• [Input]
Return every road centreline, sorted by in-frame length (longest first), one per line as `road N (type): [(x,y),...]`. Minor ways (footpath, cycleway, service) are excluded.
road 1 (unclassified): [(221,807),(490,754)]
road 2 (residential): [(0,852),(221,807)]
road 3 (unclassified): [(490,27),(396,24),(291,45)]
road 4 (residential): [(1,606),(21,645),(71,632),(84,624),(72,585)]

• [Aim of the task] Top to bottom, the records above must be output exactly.

• [Problem solution]
Return every road centreline, sorted by in-frame length (longest first), one per line as `road N (type): [(x,y),...]`. Minor ways (footpath, cycleway, service) are excluded.
road 1 (unclassified): [(221,807),(490,754)]
road 2 (residential): [(0,852),(221,807)]
road 3 (unclassified): [(490,27),(396,24),(291,45)]
road 4 (residential): [(1,606),(21,645),(71,632),(84,624),(72,585)]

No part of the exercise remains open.